# RECORDS SHOWN

╔══

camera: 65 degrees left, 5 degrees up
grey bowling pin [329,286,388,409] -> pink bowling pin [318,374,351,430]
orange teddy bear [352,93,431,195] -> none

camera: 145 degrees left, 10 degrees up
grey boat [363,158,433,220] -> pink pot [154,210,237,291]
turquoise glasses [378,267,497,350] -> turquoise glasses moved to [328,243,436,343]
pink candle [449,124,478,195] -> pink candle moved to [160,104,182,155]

╚══
╔══

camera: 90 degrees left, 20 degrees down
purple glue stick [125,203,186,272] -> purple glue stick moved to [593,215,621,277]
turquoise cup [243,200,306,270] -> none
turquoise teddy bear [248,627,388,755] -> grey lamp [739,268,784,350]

╚══
╔══

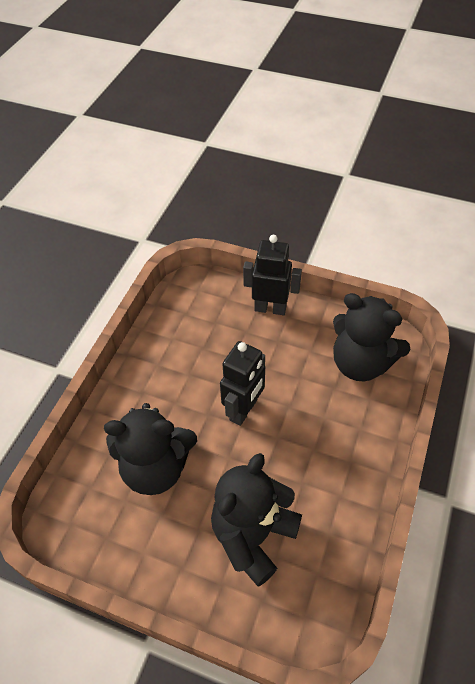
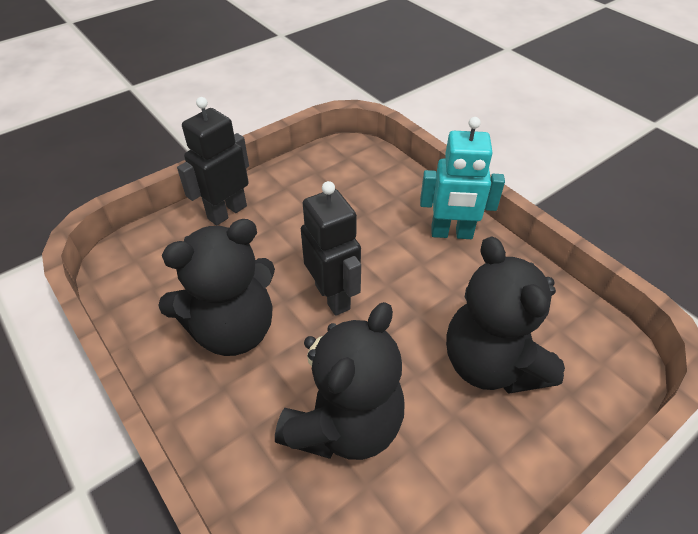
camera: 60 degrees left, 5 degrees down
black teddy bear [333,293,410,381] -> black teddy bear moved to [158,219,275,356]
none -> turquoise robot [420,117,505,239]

╚══

# WHAT YOU SHOULD DO
Write out only the lines that run from the line containing "purple glue stick [125,203,186,272]" through the line containing "turquoise teddy bear", both included, exactly as they appear above.

# SOLUTION FOR THIS EXERCISE
purple glue stick [125,203,186,272] -> purple glue stick moved to [593,215,621,277]
turquoise cup [243,200,306,270] -> none
turquoise teddy bear [248,627,388,755] -> grey lamp [739,268,784,350]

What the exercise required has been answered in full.